Records shown —
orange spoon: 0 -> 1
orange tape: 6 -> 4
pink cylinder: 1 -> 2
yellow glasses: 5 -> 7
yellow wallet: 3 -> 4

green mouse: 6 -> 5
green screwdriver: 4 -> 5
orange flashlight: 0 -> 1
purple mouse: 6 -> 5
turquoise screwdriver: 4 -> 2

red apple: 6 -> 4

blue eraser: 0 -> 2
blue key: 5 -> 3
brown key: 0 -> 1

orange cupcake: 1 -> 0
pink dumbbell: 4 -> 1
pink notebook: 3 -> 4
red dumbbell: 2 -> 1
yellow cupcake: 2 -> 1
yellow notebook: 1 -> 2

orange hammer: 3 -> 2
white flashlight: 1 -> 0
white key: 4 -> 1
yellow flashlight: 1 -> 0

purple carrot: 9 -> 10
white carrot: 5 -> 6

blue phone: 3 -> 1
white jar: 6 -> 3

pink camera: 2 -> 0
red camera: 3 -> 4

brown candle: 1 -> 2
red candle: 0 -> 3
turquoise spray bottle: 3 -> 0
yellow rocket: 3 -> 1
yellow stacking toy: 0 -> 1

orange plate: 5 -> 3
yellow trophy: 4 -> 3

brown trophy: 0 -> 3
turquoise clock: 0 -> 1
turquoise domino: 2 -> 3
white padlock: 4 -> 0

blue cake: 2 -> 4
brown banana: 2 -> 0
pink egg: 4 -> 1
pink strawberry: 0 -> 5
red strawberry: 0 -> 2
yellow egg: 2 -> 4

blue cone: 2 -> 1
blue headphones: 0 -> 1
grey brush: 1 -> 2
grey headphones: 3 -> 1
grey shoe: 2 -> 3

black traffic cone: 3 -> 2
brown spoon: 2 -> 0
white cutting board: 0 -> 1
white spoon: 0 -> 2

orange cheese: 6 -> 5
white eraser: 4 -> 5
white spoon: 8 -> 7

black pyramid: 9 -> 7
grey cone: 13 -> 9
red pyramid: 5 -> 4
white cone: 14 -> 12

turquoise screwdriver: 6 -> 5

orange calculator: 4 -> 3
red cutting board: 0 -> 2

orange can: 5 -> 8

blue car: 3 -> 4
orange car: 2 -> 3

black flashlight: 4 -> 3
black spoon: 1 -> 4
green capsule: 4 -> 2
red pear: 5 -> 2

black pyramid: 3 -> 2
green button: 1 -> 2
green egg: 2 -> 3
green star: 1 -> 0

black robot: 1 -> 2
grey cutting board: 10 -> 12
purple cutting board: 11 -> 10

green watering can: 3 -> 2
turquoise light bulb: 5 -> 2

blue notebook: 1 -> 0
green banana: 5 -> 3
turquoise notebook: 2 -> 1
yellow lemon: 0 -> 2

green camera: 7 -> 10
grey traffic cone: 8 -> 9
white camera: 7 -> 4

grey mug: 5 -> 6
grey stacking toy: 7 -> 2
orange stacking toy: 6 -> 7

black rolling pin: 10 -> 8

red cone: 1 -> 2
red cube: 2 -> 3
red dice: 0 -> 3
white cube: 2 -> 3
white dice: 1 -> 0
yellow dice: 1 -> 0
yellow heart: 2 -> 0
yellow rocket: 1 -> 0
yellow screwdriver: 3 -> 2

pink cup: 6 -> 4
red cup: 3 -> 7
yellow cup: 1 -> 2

Work instruction —
For every line of the entries above that holds "camera", add one to a tally, and report only the final count.

Solution to the exercise —
4